- Provided material -

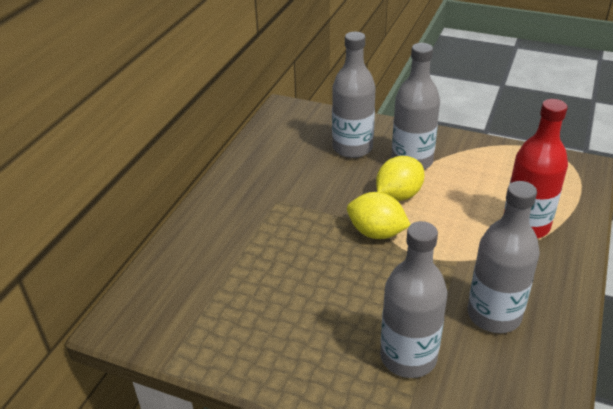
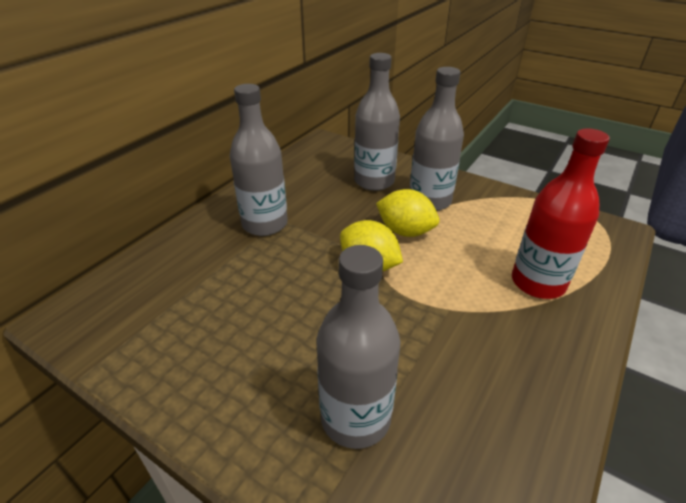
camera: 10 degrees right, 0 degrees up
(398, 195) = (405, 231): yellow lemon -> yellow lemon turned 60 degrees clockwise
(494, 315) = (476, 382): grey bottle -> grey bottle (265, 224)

- Exercise -
Return every line of the data above exactly, and omit all pictures.

- Output -
camera: 10 degrees right, 0 degrees up
(398, 195) = (405, 231): yellow lemon -> yellow lemon turned 60 degrees clockwise
(494, 315) = (476, 382): grey bottle -> grey bottle (265, 224)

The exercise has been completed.